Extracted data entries
▶
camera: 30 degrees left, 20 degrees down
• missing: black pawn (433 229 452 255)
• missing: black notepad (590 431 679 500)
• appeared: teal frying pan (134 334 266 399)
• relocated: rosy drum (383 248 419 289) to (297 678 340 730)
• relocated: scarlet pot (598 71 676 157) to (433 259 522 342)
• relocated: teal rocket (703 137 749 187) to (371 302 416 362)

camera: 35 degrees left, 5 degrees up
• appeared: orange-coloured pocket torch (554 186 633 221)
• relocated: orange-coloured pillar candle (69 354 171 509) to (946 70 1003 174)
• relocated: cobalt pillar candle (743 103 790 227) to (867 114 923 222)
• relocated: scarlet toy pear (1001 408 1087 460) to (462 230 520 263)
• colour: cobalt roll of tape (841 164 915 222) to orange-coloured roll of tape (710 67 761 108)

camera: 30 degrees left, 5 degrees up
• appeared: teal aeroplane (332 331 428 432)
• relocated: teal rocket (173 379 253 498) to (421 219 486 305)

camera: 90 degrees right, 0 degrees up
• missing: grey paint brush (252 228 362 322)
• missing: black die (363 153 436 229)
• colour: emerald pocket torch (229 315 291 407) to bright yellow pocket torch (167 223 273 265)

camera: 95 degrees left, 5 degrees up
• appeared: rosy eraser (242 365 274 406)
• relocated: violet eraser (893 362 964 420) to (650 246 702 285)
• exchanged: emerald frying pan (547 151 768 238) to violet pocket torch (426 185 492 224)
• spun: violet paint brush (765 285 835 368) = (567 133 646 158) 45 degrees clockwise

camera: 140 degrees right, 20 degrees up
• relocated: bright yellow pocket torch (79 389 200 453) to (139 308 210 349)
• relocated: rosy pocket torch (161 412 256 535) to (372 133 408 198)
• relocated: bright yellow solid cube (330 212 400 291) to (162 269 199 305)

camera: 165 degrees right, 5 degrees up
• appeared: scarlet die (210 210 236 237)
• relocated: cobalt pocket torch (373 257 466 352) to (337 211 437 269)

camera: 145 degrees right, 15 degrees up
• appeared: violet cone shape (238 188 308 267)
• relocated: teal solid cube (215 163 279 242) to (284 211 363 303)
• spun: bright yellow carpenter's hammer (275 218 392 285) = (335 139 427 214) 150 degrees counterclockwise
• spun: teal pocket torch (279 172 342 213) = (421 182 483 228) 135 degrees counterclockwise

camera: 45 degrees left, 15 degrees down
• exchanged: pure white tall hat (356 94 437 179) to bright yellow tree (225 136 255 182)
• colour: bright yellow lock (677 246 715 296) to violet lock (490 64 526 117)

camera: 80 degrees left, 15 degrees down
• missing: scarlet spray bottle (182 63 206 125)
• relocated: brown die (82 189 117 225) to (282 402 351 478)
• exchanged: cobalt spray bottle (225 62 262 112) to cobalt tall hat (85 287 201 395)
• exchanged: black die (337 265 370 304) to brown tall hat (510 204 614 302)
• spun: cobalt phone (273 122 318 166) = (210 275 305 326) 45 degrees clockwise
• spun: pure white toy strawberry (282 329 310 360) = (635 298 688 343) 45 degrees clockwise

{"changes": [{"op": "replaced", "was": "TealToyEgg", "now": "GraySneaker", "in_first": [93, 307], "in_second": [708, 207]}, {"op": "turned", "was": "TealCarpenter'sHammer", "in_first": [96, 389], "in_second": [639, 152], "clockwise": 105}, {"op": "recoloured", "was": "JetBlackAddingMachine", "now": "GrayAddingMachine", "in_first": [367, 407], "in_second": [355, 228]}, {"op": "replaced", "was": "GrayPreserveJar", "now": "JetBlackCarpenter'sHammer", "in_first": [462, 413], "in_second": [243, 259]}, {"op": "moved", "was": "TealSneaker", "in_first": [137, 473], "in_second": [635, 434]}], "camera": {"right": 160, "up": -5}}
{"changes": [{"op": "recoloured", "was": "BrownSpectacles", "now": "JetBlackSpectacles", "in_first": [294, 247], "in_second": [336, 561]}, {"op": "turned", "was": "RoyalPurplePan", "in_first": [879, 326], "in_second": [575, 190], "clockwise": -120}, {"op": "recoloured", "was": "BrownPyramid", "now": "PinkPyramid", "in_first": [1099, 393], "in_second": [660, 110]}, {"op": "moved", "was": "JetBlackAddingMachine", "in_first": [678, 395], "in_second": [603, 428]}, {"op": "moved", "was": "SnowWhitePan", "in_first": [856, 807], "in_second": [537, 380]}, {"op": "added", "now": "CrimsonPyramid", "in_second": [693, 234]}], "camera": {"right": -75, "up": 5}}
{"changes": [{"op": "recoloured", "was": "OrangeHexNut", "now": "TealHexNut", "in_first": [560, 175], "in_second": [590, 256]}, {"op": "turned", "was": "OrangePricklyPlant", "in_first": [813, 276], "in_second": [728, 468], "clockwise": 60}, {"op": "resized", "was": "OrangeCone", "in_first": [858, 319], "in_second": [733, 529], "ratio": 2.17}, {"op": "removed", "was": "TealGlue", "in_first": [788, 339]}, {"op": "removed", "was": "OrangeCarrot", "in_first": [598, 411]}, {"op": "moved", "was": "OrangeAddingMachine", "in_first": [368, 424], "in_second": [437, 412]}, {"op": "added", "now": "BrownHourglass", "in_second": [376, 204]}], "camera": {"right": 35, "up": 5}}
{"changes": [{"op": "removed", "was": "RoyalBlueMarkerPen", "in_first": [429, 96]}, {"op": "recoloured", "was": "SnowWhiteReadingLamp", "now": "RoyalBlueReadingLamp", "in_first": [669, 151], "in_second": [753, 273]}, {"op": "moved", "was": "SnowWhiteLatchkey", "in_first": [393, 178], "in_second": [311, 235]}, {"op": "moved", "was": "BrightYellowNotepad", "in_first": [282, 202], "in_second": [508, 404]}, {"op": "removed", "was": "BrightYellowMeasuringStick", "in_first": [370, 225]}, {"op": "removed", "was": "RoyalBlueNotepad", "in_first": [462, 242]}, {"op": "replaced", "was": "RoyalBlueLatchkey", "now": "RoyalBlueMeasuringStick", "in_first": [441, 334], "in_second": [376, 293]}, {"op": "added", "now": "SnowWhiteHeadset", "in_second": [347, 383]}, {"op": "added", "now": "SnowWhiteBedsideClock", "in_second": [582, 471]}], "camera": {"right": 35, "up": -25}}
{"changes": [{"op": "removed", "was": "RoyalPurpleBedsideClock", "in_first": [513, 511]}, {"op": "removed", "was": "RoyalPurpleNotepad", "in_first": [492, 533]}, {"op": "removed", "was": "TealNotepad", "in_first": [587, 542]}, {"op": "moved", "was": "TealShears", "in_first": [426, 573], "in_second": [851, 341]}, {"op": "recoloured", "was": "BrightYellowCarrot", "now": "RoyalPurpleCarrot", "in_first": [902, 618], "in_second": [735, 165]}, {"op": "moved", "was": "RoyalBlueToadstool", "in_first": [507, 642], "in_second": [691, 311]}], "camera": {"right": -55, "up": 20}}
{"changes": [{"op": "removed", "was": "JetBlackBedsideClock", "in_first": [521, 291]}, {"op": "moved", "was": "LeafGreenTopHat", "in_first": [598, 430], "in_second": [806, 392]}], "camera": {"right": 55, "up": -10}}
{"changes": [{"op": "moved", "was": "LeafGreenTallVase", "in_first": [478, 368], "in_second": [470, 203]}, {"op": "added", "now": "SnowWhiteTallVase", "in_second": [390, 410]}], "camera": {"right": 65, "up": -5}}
◀
• ASSIGNED TASK: Please repeat word for word the lines above that run from the beginning through the line containing "259 522 342)", keeping both the first and that last line.

• WRITTEN RESPONSE:
camera: 30 degrees left, 20 degrees down
• missing: black pawn (433 229 452 255)
• missing: black notepad (590 431 679 500)
• appeared: teal frying pan (134 334 266 399)
• relocated: rosy drum (383 248 419 289) to (297 678 340 730)
• relocated: scarlet pot (598 71 676 157) to (433 259 522 342)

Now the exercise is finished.